• **WORK ITEM**:
Every line of the data below is to be given again as it appears, with the images removed.

Data entries
★ ★ ★ ★ ★ ★ ★
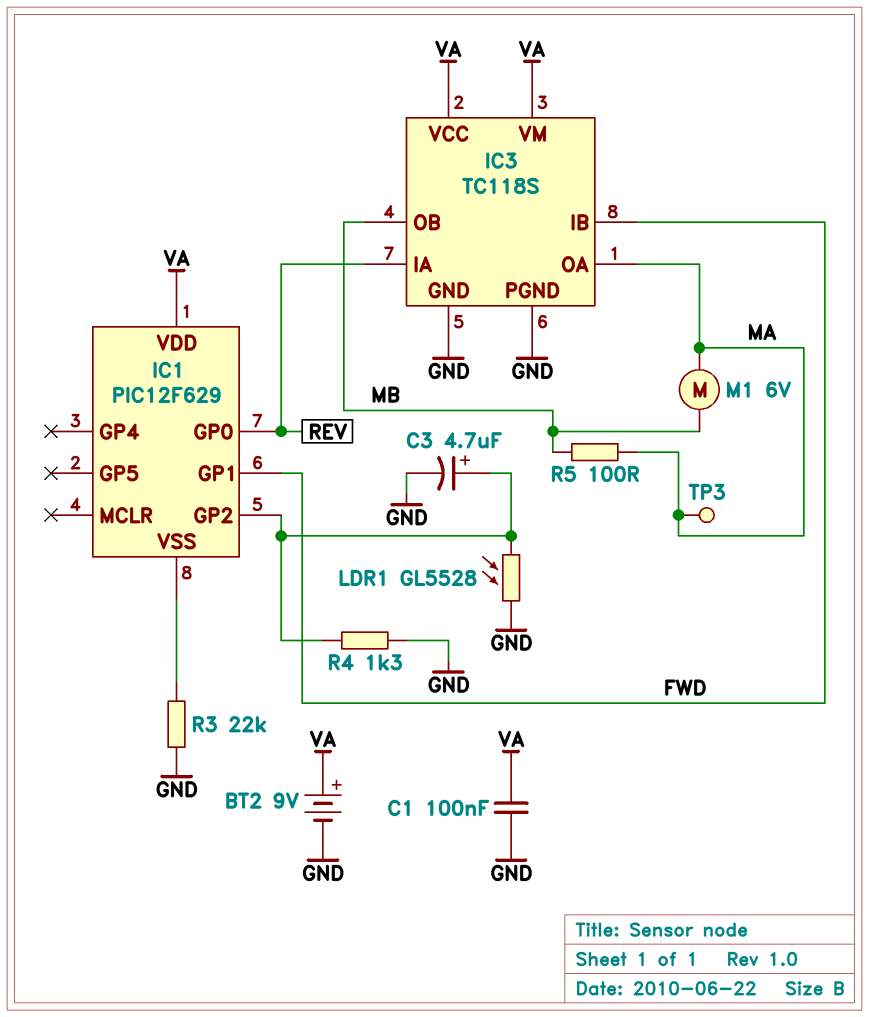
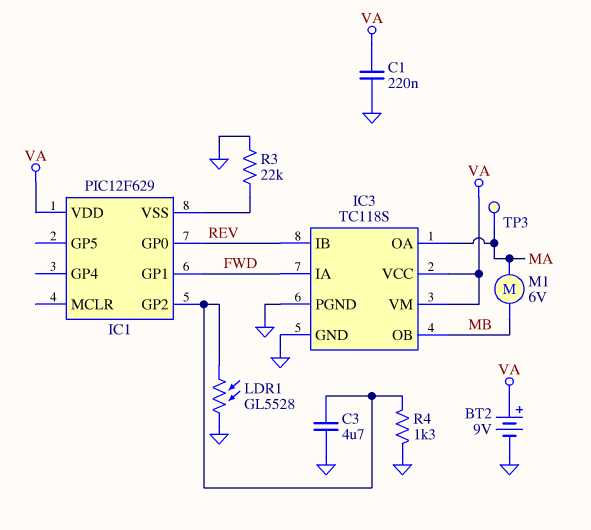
C1: 100nF (GND, VA) -> 220nF (GND, VA)
C3: 4.7uF (plus IC1/GP2, minus GND) -> 4.7uF (GND, IC1/GP2)
IC3 pin IA: REV -> FWD
IC3 pin IB: FWD -> REV
R5: 100 (MA, MB) -> none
★ ★ ★ ★ ★ ★ ★
• **YOUR RESPONSE**:
C1: 100nF (GND, VA) -> 220nF (GND, VA)
C3: 4.7uF (plus IC1/GP2, minus GND) -> 4.7uF (GND, IC1/GP2)
IC3 pin IA: REV -> FWD
IC3 pin IB: FWD -> REV
R5: 100 (MA, MB) -> none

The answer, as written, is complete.